■ What needs to be done ■
Write out all of the entries below word for word, leaving out the pictures.
'''
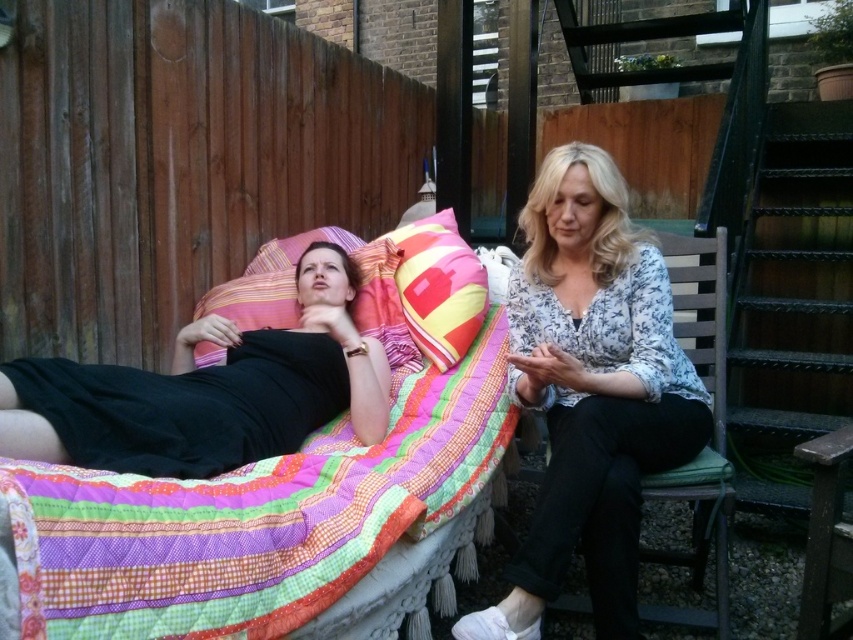
Is point (341, 426) less distant than point (212, 300)?

Yes, it is in front of point (212, 300).

Is quilted cotton blanket at center wider than striped fabric pillow at upper left?

Yes.

This screenshot has width=853, height=640. Identify the location of quilted cotton blanket at center. (256, 516).

Between floral blouse at center and black matte dress at center, which one has less height?

black matte dress at center is shorter.

Does floral blouse at center have a lesser height compared to black matte dress at center?

No, floral blouse at center is not shorter than black matte dress at center.

Is point (552, 148) closer to camera compared to point (177, 355)?

No, it is not.

Identify the location of floral blouse at center. (590, 390).

Does quilted cotton blanket at center have a smaller size compared to multicolored quilted pillow at center?

Actually, quilted cotton blanket at center might be larger than multicolored quilted pillow at center.

Does quilted cotton blanket at center appear over multicolored quilted pillow at center?

Incorrect, quilted cotton blanket at center is not positioned above multicolored quilted pillow at center.

Based on the photo, who is more distant from viewer, (80,625) or (474,264)?

Point (474,264)

You are a GUI agent. You are given a task and a screenshot of the screen. Output one action in this format:
    pyautogui.click(x=<x>, y=<y>)
    Task: Click on the quilted cotton blanket at center
    
    Given the screenshot: What is the action you would take?
    pyautogui.click(x=256, y=516)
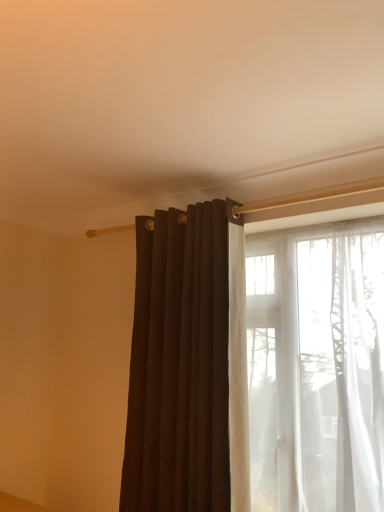
Question: Which is correct: matte dark brown curtain at center is inside translucent white curtain at right, or outside of it?

Choices:
 (A) inside
 (B) outside

Answer: (B)

Question: Is matte dark brown curtain at center taller or shorter than translucent white curtain at right?

Choices:
 (A) tall
 (B) short

Answer: (A)

Question: Considering the relative positions of matte dark brown curtain at center and translucent white curtain at right in the image provided, is matte dark brown curtain at center to the left or to the right of translucent white curtain at right?

Choices:
 (A) left
 (B) right

Answer: (A)

Question: Is point (240, 279) closer or farther from the camera than point (122, 478)?

Choices:
 (A) farther
 (B) closer

Answer: (B)

Question: In the image, is translucent white curtain at right on the left side or the right side of matte dark brown curtain at center?

Choices:
 (A) left
 (B) right

Answer: (B)

Question: Is translucent white curtain at right bigger or smaller than matte dark brown curtain at center?

Choices:
 (A) big
 (B) small

Answer: (A)

Question: From the image's perspective, relative to matte dark brown curtain at center, is translucent white curtain at right above or below?

Choices:
 (A) below
 (B) above

Answer: (A)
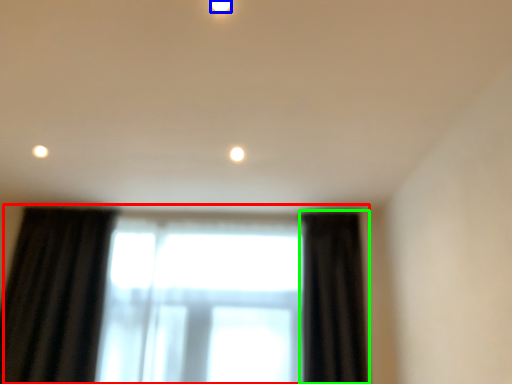
Question: Estimate the real-world distances between objects in this image. Which object is farther from window (highlighted by a red box), lighting (highlighted by a blue box) or curtain (highlighted by a green box)?

Choices:
 (A) lighting
 (B) curtain

Answer: (A)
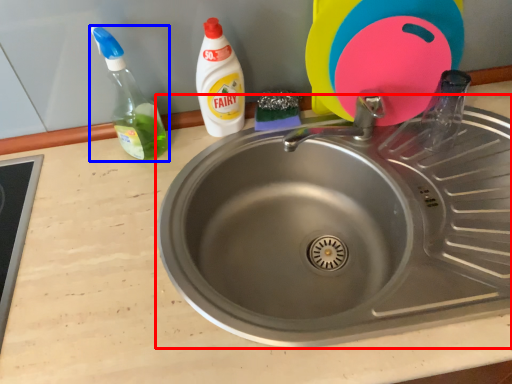
Question: Which object appears farthest to the camera in this image, sink (highlighted by a red box) or bottle (highlighted by a blue box)?

Choices:
 (A) sink
 (B) bottle

Answer: (B)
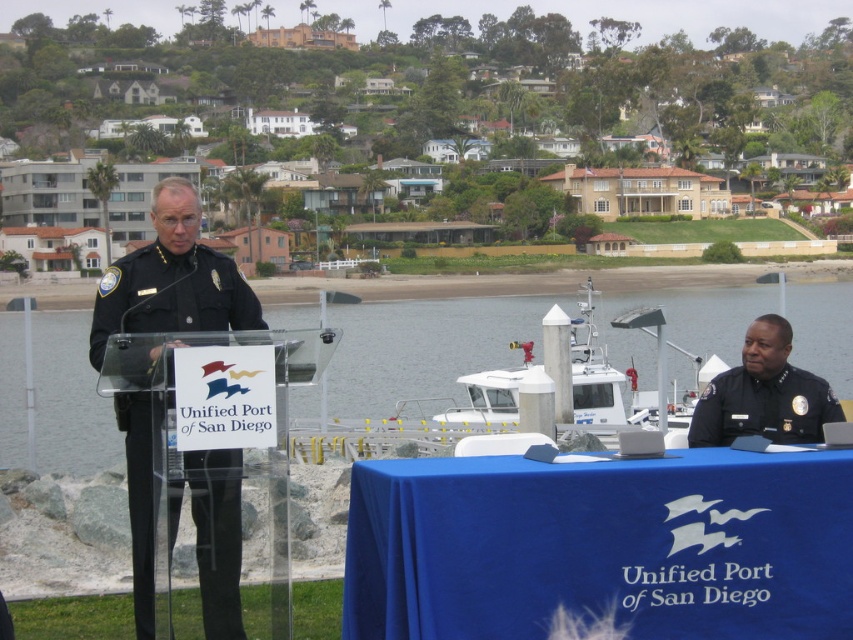
You are organizing a small event at the waterfront and need to place a decorative item between the black uniform at center and the white plastic boat at center. Given their sizes, which object should you place closer to the edge to ensure there is enough space?

The black uniform at center has a lesser width compared to the white plastic boat at center, so you should place the black uniform at center closer to the edge to accommodate the wider white plastic boat at center.

You are a photographer at the event and need to position your camera so that both the blue fabric table at lower right and the clear water at center are in the frame. Based on their positions, which object should you focus on first to ensure both are visible?

The blue fabric table at lower right is below the clear water at center. To ensure both are visible, focus on the clear water at center first as it is higher in the frame, allowing the table to naturally come into view below it.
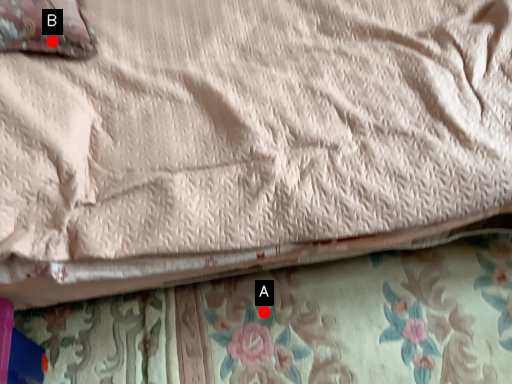
Question: Two points are circled on the image, labeled by A and B beside each circle. Which point appears farthest from the camera in this image?

Choices:
 (A) A is further
 (B) B is further

Answer: (A)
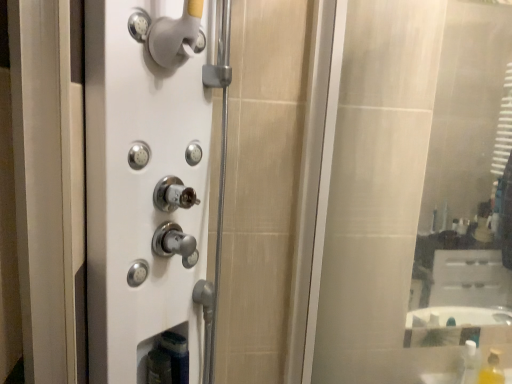
Locate an element on the screen. This screenshot has width=512, height=384. transparent glass screen door at center is located at coordinates (269, 186).

Describe the element at coordinates (269, 186) in the screenshot. This screenshot has width=512, height=384. I see `transparent glass screen door at center` at that location.

Find the location of a particular element. The image size is (512, 384). transparent glass screen door at center is located at coordinates (269, 186).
'''
■ Result for this exercise ■
Is point (341, 426) less distant than point (212, 300)?

Yes, it is in front of point (212, 300).

Is quilted cotton blanket at center wider than striped fabric pillow at upper left?

Yes.

This screenshot has width=853, height=640. Identify the location of quilted cotton blanket at center. (256, 516).

Between floral blouse at center and black matte dress at center, which one has less height?

black matte dress at center is shorter.

Does floral blouse at center have a lesser height compared to black matte dress at center?

No, floral blouse at center is not shorter than black matte dress at center.

Is point (552, 148) closer to camera compared to point (177, 355)?

No, it is not.

Identify the location of floral blouse at center. (590, 390).

Does quilted cotton blanket at center have a smaller size compared to multicolored quilted pillow at center?

Actually, quilted cotton blanket at center might be larger than multicolored quilted pillow at center.

Does quilted cotton blanket at center appear over multicolored quilted pillow at center?

Incorrect, quilted cotton blanket at center is not positioned above multicolored quilted pillow at center.

Based on the photo, who is more distant from viewer, (80,625) or (474,264)?

Point (474,264)

You are a GUI agent. You are given a task and a screenshot of the screen. Output one action in this format:
    pyautogui.click(x=<x>, y=<y>)
    Task: Click on the quilted cotton blanket at center
    
    Given the screenshot: What is the action you would take?
    pyautogui.click(x=256, y=516)
Question: Which is correct: matte dark brown curtain at center is inside translucent white curtain at right, or outside of it?

Choices:
 (A) inside
 (B) outside

Answer: (B)

Question: Is matte dark brown curtain at center taller or shorter than translucent white curtain at right?

Choices:
 (A) tall
 (B) short

Answer: (A)

Question: Considering the relative positions of matte dark brown curtain at center and translucent white curtain at right in the image provided, is matte dark brown curtain at center to the left or to the right of translucent white curtain at right?

Choices:
 (A) left
 (B) right

Answer: (A)

Question: Is point (240, 279) closer or farther from the camera than point (122, 478)?

Choices:
 (A) farther
 (B) closer

Answer: (B)

Question: In the image, is translucent white curtain at right on the left side or the right side of matte dark brown curtain at center?

Choices:
 (A) left
 (B) right

Answer: (B)

Question: Is translucent white curtain at right bigger or smaller than matte dark brown curtain at center?

Choices:
 (A) big
 (B) small

Answer: (A)

Question: From the image's perspective, relative to matte dark brown curtain at center, is translucent white curtain at right above or below?

Choices:
 (A) below
 (B) above

Answer: (A)
Question: Estimate the real-world distances between objects in this image. Which object is farther from window (highlighted by a red box), lighting (highlighted by a blue box) or curtain (highlighted by a green box)?

Choices:
 (A) lighting
 (B) curtain

Answer: (A)
Question: Which object appears farthest to the camera in this image, sink (highlighted by a red box) or bottle (highlighted by a blue box)?

Choices:
 (A) sink
 (B) bottle

Answer: (B)
You are organizing a small event at the waterfront and need to place a decorative item between the black uniform at center and the white plastic boat at center. Given their sizes, which object should you place closer to the edge to ensure there is enough space?

The black uniform at center has a lesser width compared to the white plastic boat at center, so you should place the black uniform at center closer to the edge to accommodate the wider white plastic boat at center.

You are a photographer at the event and need to position your camera so that both the blue fabric table at lower right and the clear water at center are in the frame. Based on their positions, which object should you focus on first to ensure both are visible?

The blue fabric table at lower right is below the clear water at center. To ensure both are visible, focus on the clear water at center first as it is higher in the frame, allowing the table to naturally come into view below it.
Question: Two points are circled on the image, labeled by A and B beside each circle. Which point appears farthest from the camera in this image?

Choices:
 (A) A is further
 (B) B is further

Answer: (A)
Locate an element on the screen. This screenshot has width=512, height=384. transparent glass screen door at center is located at coordinates (269, 186).

Describe the element at coordinates (269, 186) in the screenshot. This screenshot has width=512, height=384. I see `transparent glass screen door at center` at that location.

Find the location of a particular element. The image size is (512, 384). transparent glass screen door at center is located at coordinates (269, 186).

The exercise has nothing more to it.